[Outline labeling records]
□ □ □ □

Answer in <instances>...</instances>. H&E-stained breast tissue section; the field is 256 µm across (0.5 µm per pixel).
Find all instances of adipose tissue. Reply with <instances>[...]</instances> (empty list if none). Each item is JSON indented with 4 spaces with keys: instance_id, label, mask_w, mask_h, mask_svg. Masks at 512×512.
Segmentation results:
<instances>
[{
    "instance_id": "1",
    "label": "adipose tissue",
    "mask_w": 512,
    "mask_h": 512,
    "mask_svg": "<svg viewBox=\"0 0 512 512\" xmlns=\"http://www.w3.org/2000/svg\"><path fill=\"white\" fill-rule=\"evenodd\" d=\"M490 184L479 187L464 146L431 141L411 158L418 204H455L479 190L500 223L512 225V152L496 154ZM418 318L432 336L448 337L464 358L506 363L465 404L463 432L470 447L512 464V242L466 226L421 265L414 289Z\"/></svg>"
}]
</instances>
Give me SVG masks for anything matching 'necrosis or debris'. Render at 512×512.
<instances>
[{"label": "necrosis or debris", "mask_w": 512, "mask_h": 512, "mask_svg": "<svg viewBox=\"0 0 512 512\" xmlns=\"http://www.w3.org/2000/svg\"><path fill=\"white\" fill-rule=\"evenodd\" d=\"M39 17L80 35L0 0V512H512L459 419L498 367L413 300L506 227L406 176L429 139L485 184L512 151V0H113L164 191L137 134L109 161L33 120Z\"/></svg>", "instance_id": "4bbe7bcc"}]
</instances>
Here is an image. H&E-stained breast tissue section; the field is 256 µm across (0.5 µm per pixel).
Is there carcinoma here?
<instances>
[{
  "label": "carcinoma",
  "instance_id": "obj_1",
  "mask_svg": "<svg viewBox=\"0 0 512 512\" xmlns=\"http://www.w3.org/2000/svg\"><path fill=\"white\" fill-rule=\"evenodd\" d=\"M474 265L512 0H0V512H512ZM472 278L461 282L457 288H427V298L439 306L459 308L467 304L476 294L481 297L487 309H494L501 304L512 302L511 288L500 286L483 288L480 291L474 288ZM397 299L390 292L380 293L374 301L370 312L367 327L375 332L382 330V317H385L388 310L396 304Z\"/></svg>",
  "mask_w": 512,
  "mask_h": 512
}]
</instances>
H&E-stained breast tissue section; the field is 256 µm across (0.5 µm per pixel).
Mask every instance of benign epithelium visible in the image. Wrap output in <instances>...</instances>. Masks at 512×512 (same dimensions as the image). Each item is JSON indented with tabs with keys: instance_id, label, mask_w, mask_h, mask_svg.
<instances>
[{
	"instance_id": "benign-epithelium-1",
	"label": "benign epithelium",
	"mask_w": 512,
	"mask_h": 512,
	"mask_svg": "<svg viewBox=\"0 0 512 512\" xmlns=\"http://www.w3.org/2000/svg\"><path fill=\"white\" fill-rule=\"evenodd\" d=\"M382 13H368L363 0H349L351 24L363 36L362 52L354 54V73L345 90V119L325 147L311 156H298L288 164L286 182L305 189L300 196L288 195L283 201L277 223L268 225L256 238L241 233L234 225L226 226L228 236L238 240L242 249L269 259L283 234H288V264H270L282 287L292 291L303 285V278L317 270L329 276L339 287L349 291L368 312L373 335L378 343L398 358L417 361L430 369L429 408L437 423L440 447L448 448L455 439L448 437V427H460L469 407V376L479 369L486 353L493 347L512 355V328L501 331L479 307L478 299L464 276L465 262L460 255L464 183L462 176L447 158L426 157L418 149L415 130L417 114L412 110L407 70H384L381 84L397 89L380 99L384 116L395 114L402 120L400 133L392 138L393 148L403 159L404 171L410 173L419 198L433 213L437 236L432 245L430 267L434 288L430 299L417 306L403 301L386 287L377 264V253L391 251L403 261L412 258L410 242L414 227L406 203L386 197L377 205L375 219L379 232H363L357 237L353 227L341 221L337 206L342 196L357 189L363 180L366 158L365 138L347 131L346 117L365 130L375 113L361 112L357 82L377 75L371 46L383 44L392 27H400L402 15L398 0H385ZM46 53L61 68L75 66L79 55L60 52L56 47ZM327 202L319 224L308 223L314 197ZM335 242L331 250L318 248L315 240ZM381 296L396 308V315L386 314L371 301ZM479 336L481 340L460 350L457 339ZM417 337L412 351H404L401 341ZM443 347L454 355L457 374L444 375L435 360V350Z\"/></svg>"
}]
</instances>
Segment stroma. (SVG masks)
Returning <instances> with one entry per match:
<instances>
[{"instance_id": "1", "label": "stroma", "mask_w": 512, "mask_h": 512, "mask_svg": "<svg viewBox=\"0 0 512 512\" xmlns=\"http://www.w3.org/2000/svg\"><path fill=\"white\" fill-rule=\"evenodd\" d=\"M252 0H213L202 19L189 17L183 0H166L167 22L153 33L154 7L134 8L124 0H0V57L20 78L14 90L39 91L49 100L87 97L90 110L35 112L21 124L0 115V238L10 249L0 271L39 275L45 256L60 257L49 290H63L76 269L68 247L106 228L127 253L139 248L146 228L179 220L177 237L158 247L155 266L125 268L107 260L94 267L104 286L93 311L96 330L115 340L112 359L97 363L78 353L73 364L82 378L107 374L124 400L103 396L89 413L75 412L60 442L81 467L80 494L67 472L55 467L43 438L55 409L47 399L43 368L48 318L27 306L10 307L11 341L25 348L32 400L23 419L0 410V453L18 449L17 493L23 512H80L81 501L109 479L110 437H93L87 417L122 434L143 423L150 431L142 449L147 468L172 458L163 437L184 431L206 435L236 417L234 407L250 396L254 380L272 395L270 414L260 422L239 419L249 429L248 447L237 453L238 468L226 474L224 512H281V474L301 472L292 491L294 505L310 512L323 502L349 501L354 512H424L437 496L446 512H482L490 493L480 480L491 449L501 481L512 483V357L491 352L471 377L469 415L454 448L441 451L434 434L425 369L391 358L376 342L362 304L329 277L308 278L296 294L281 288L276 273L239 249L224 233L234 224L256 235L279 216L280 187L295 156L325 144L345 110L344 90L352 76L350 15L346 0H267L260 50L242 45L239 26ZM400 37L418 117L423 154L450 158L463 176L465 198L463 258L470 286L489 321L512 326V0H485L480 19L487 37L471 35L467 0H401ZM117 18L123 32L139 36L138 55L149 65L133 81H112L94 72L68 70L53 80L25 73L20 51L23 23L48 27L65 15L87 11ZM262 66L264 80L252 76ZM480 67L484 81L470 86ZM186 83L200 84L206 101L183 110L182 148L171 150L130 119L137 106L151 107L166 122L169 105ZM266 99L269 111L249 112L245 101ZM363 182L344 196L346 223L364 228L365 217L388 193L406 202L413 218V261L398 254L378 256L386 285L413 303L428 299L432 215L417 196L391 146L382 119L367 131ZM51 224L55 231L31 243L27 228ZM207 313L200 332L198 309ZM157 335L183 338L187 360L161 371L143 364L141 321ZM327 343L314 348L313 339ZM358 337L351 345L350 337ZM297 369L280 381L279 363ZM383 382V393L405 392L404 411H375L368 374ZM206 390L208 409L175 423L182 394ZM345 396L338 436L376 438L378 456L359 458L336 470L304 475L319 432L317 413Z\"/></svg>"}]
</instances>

□ □ □ □

_WORK REQUIRED_. Nothing should be left out: repeat all of the data exactly.

_EXERCISE OUTPUT_.
Answer in <instances>...</instances>. H&E-stained breast tissue section; the field is 256 µm across (0.5 µm per pixel).
Find all instances of adipose tissue. Reply with <instances>[...]</instances> (empty list if none). Each item is JSON indented with 4 spaces with keys: instance_id, label, mask_w, mask_h, mask_svg. Masks at 512×512.
Segmentation results:
<instances>
[{
    "instance_id": "1",
    "label": "adipose tissue",
    "mask_w": 512,
    "mask_h": 512,
    "mask_svg": "<svg viewBox=\"0 0 512 512\" xmlns=\"http://www.w3.org/2000/svg\"><path fill=\"white\" fill-rule=\"evenodd\" d=\"M490 184L479 187L464 146L431 141L411 158L418 204H455L479 190L500 223L512 225V152L496 154ZM418 318L432 336L448 337L464 358L506 363L465 404L463 432L470 447L512 464V242L466 226L421 265L414 289Z\"/></svg>"
}]
</instances>
Give me SVG masks for anything matching 'necrosis or debris'. Render at 512×512.
<instances>
[{"label": "necrosis or debris", "mask_w": 512, "mask_h": 512, "mask_svg": "<svg viewBox=\"0 0 512 512\" xmlns=\"http://www.w3.org/2000/svg\"><path fill=\"white\" fill-rule=\"evenodd\" d=\"M39 17L80 35L0 0V512H512L459 419L498 367L413 300L506 227L406 176L429 139L485 184L512 151V0H113L164 191L137 134L109 161L33 120Z\"/></svg>", "instance_id": "4bbe7bcc"}]
</instances>
Here is an image. H&E-stained breast tissue section; the field is 256 µm across (0.5 µm per pixel).
Is there carcinoma here?
<instances>
[{
  "label": "carcinoma",
  "instance_id": "obj_1",
  "mask_svg": "<svg viewBox=\"0 0 512 512\" xmlns=\"http://www.w3.org/2000/svg\"><path fill=\"white\" fill-rule=\"evenodd\" d=\"M474 265L512 0H0V512H512ZM472 278L461 282L457 288H427V298L439 306L459 308L467 304L476 294L481 297L487 309H494L501 304L512 302L511 288L500 286L483 288L480 291L474 288ZM397 299L390 292L380 293L374 301L370 312L367 327L375 332L382 330V317H385L388 310L396 304Z\"/></svg>",
  "mask_w": 512,
  "mask_h": 512
}]
</instances>
H&E-stained breast tissue section; the field is 256 µm across (0.5 µm per pixel).
Mask every instance of benign epithelium visible in the image. Wrap output in <instances>...</instances>. Masks at 512×512 (same dimensions as the image). Each item is JSON indented with tabs with keys: instance_id, label, mask_w, mask_h, mask_svg.
<instances>
[{
	"instance_id": "benign-epithelium-1",
	"label": "benign epithelium",
	"mask_w": 512,
	"mask_h": 512,
	"mask_svg": "<svg viewBox=\"0 0 512 512\" xmlns=\"http://www.w3.org/2000/svg\"><path fill=\"white\" fill-rule=\"evenodd\" d=\"M382 13H368L363 0H349L351 24L363 36L362 52L354 54V73L345 90V119L325 147L311 156H298L288 164L286 182L305 189L300 196L288 195L283 201L277 223L268 225L256 238L241 233L234 225L226 226L228 236L238 240L242 249L269 259L283 234H288V264H270L282 287L292 291L303 285V278L317 270L329 276L339 287L349 291L368 312L373 335L378 343L398 358L417 361L430 369L429 408L437 423L440 447L448 448L455 439L448 437V427H460L469 407V376L479 369L486 353L493 347L512 355V328L501 331L479 307L478 299L464 276L465 262L460 255L464 183L462 176L447 158L426 157L418 149L415 130L417 114L412 110L407 70H384L381 84L397 89L380 99L384 116L395 114L402 120L400 133L392 138L393 148L403 159L404 171L410 173L419 198L433 213L437 236L432 245L430 267L434 288L430 299L417 306L403 301L386 287L377 264V253L391 251L403 261L412 258L410 242L414 227L406 203L386 197L377 205L375 219L379 232H363L357 237L353 227L341 221L337 206L342 196L357 189L363 180L366 158L365 138L347 131L346 117L365 130L375 113L361 112L357 82L377 75L371 46L383 44L392 27H400L402 15L398 0H385ZM46 53L61 68L75 66L79 55L60 52L56 47ZM327 202L319 224L308 223L314 197ZM335 242L331 250L318 248L315 240ZM381 296L396 308V315L386 314L371 301ZM479 336L481 340L460 350L457 339ZM417 337L412 351H404L401 341ZM443 347L454 355L457 374L444 375L435 360V350Z\"/></svg>"
}]
</instances>
Segment stroma. (SVG masks)
Returning <instances> with one entry per match:
<instances>
[{"instance_id": "1", "label": "stroma", "mask_w": 512, "mask_h": 512, "mask_svg": "<svg viewBox=\"0 0 512 512\" xmlns=\"http://www.w3.org/2000/svg\"><path fill=\"white\" fill-rule=\"evenodd\" d=\"M252 0H213L202 19L189 17L183 0H166L167 22L153 33L154 7L134 8L124 0H0V57L20 78L14 90L39 91L49 100L87 97L90 110L35 112L21 124L0 115V238L10 249L0 271L39 275L45 256L60 257L49 290H63L76 269L68 247L106 228L127 253L139 248L146 228L179 220L177 237L158 247L155 266L125 268L107 260L94 267L104 286L93 311L96 330L115 340L112 359L97 363L78 353L73 364L82 378L107 374L124 400L103 396L89 413L75 412L60 442L81 467L80 494L67 472L55 467L43 438L55 409L47 399L43 368L48 318L27 306L10 307L11 341L25 348L32 400L23 419L0 410V453L18 449L17 493L23 512H80L81 501L109 479L110 437H93L87 417L122 434L143 423L150 431L142 449L147 468L172 458L163 437L184 431L206 435L236 417L234 407L250 396L254 380L272 395L270 414L260 422L239 419L249 429L248 447L237 453L238 468L226 474L224 512H281V474L301 472L292 491L294 505L310 512L323 502L349 501L354 512H424L437 496L446 512H482L490 493L480 480L491 449L501 481L512 483V357L491 352L471 377L469 415L454 448L441 451L434 434L425 369L391 358L376 342L362 304L329 277L308 278L296 294L281 288L276 273L239 249L224 233L234 224L256 235L279 216L280 187L295 156L325 144L345 110L344 90L352 76L350 15L346 0H267L260 50L242 45L239 26ZM400 37L418 117L423 154L450 158L463 176L465 198L463 258L470 286L489 321L512 326V0H485L480 19L487 37L471 35L467 0H401ZM117 18L123 32L139 36L138 55L149 65L133 81H112L94 72L68 70L53 80L25 73L20 51L23 23L48 27L65 15L87 11ZM262 66L264 80L252 76ZM480 67L484 81L470 86ZM186 83L200 84L206 101L183 110L182 148L171 150L130 119L137 106L151 107L166 122L169 105ZM266 99L269 111L249 112L245 101ZM363 182L344 196L346 223L364 228L365 217L388 193L406 202L413 218V261L398 254L378 256L386 285L413 303L428 299L432 215L417 196L391 146L382 119L367 131ZM51 224L55 231L31 243L27 228ZM207 313L200 332L198 309ZM157 335L183 338L187 360L161 371L143 364L141 321ZM327 343L314 348L313 339ZM358 337L351 345L350 337ZM297 369L280 381L279 363ZM383 382V393L405 392L404 411H375L368 374ZM206 390L208 409L175 423L182 394ZM345 396L338 436L376 438L378 456L359 458L336 470L304 475L319 432L317 413Z\"/></svg>"}]
</instances>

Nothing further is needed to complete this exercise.